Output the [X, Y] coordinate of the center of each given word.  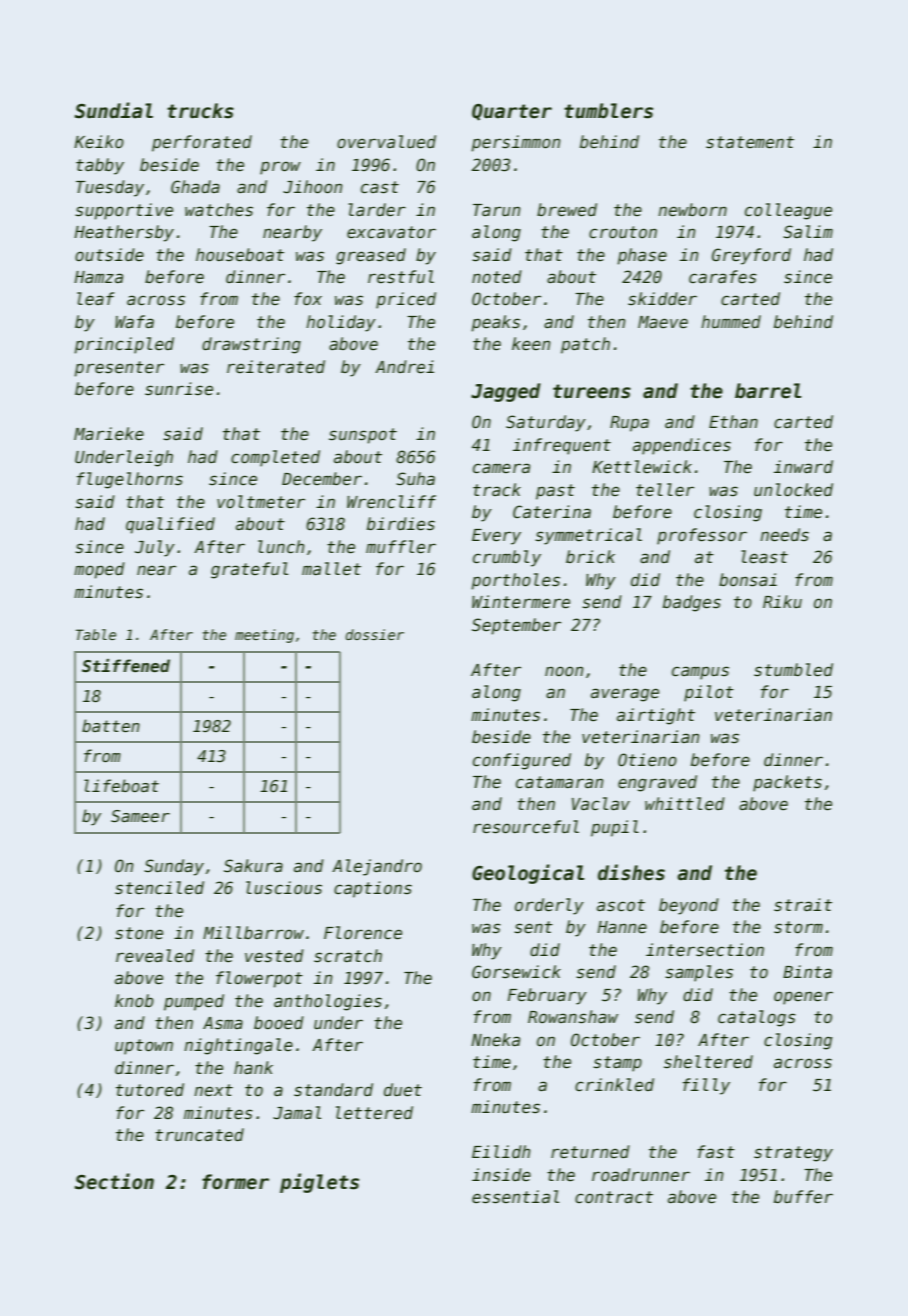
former [235, 1182]
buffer [803, 1197]
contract [614, 1197]
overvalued [386, 142]
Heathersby [124, 233]
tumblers [608, 111]
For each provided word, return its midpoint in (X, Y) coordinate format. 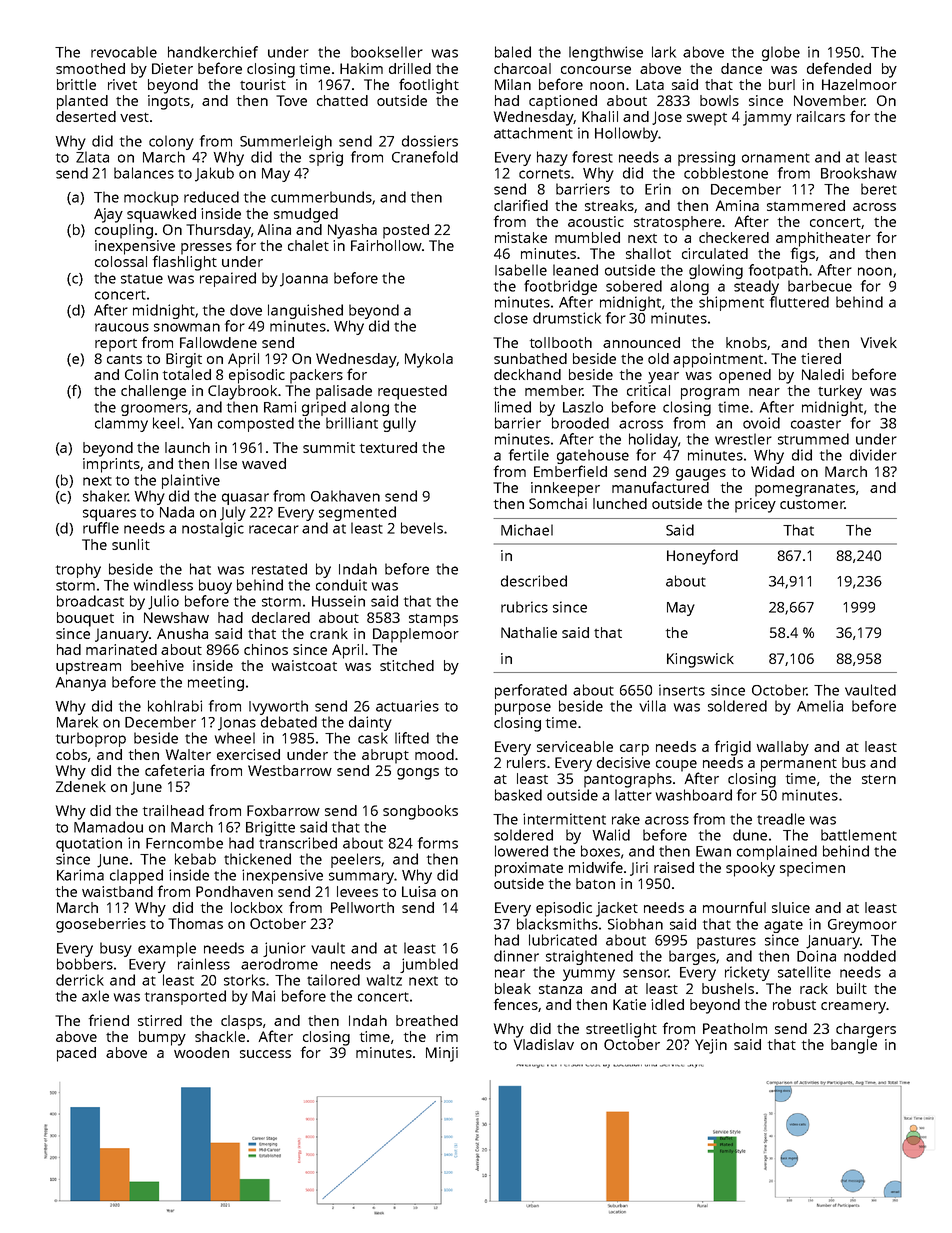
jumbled (429, 965)
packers (316, 376)
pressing (706, 158)
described (534, 581)
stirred (160, 1020)
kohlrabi (175, 706)
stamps (433, 620)
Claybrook (242, 392)
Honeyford (702, 557)
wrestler (743, 439)
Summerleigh (286, 142)
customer (812, 504)
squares (109, 515)
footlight (429, 86)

————————

* **The problem**
Convert all of the material above into a JSON list of strings, one string per line, with blank lines and the pictures left out.

* **Written response**
[
  "Output the [X, Y] coordinate of the center of each given word.  ",
  "former [235, 1182]",
  "buffer [803, 1197]",
  "contract [614, 1197]",
  "overvalued [386, 142]",
  "Heathersby [124, 233]",
  "tumblers [608, 111]",
  "For each provided word, return its midpoint in (X, Y) coordinate format. ",
  "jumbled (429, 965)",
  "packers (316, 376)",
  "pressing (706, 158)",
  "described (534, 581)",
  "stirred (160, 1020)",
  "kohlrabi (175, 706)",
  "stamps (433, 620)",
  "Claybrook (242, 392)",
  "Honeyford (702, 557)",
  "wrestler (743, 439)",
  "Summerleigh (286, 142)",
  "customer (812, 504)",
  "squares (109, 515)",
  "footlight (429, 86)"
]